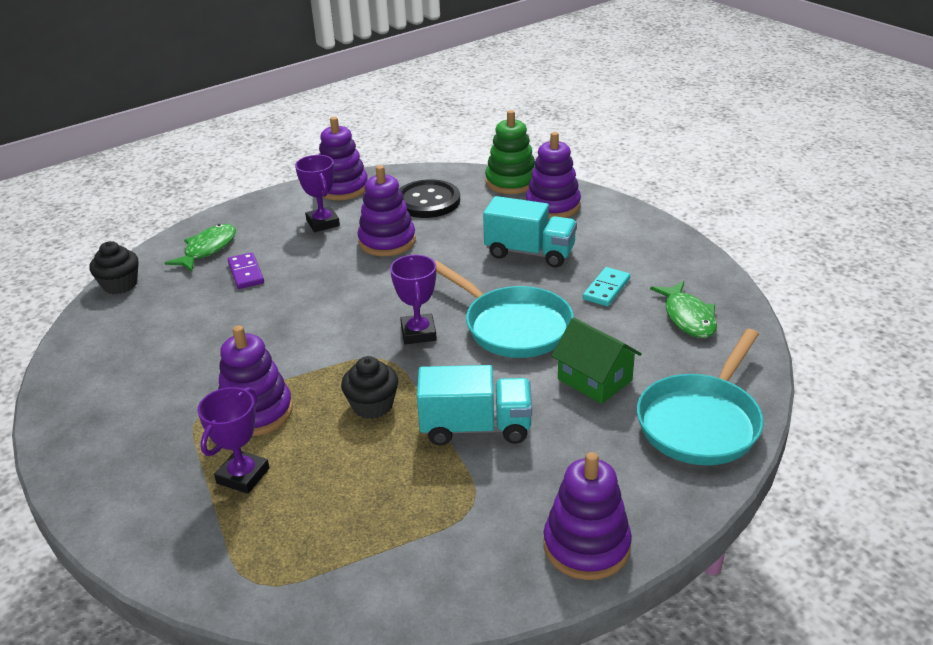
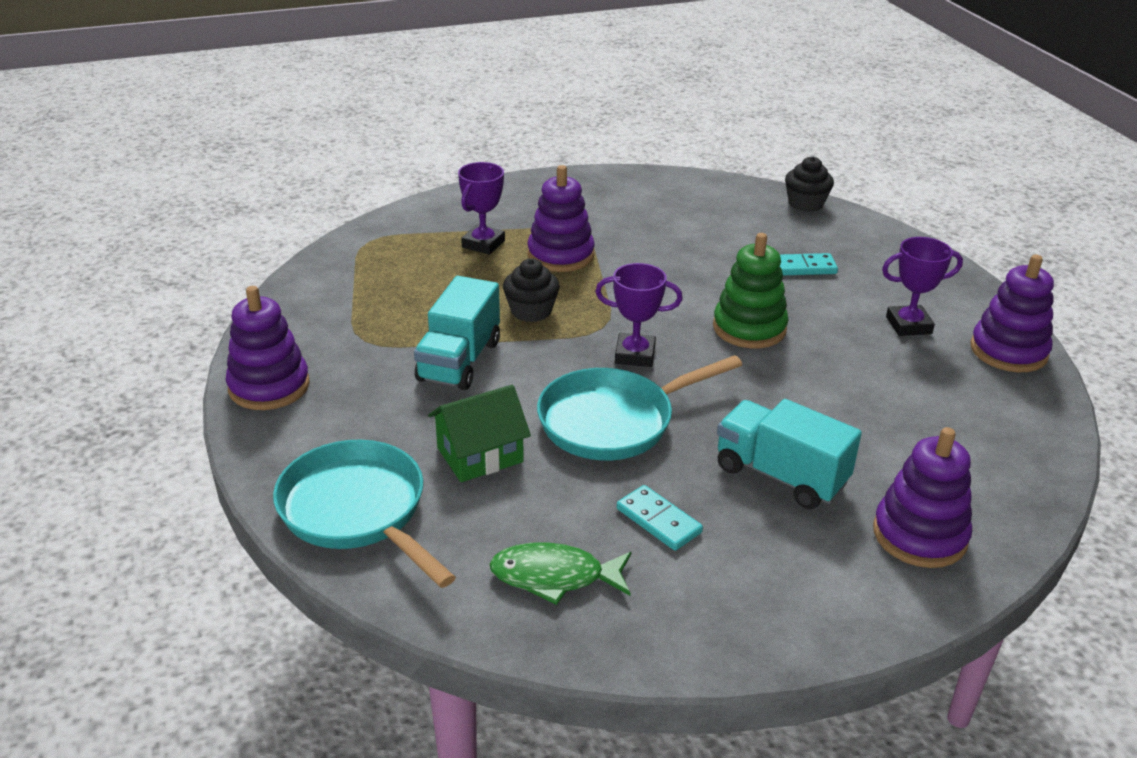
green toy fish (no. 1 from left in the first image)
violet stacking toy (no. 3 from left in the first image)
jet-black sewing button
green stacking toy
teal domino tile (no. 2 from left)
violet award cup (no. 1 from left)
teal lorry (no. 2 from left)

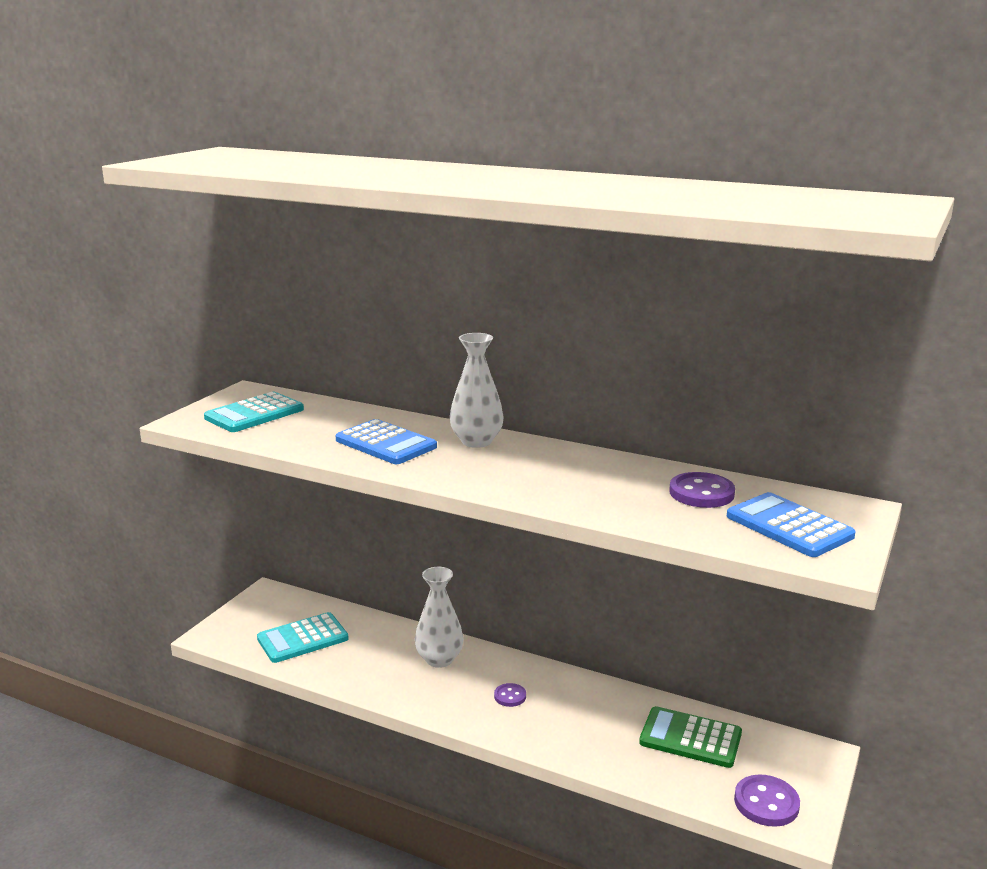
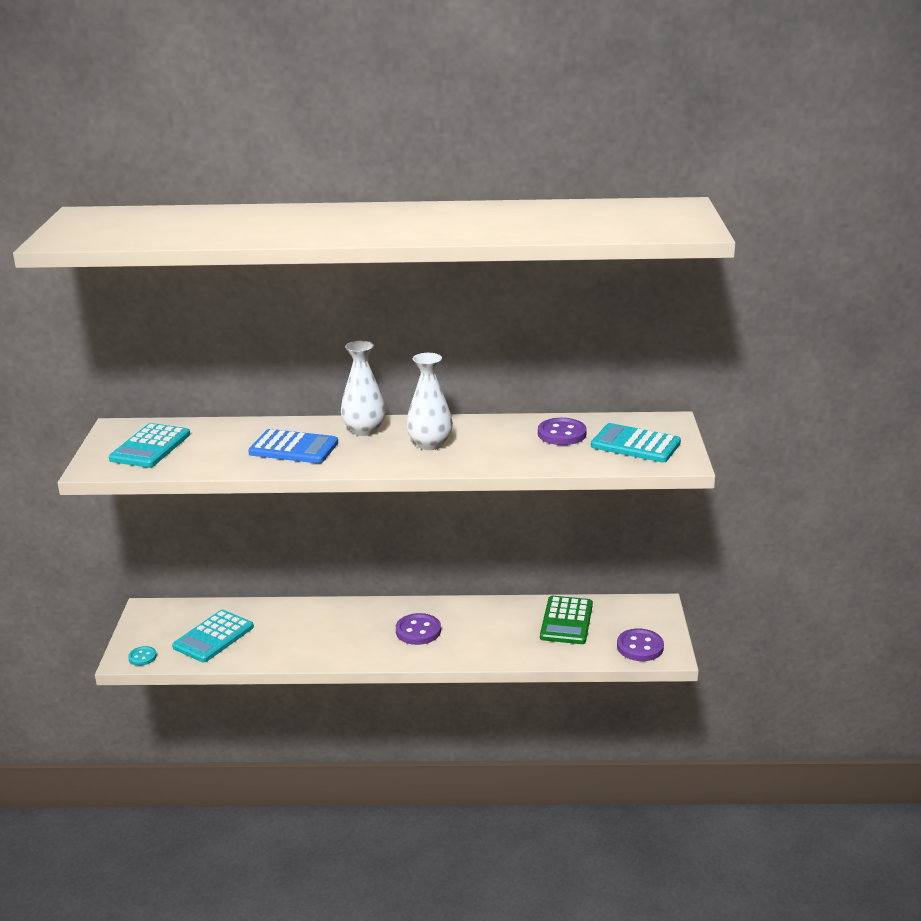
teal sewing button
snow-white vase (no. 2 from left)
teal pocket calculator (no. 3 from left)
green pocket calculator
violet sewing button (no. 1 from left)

--------------------

Everything in the records except the pictures is to be repeated exactly.

green toy fish (no. 1 from left in the first image)
violet stacking toy (no. 3 from left in the first image)
jet-black sewing button
green stacking toy
teal domino tile (no. 2 from left)
violet award cup (no. 1 from left)
teal lorry (no. 2 from left)

teal sewing button
snow-white vase (no. 2 from left)
teal pocket calculator (no. 3 from left)
green pocket calculator
violet sewing button (no. 1 from left)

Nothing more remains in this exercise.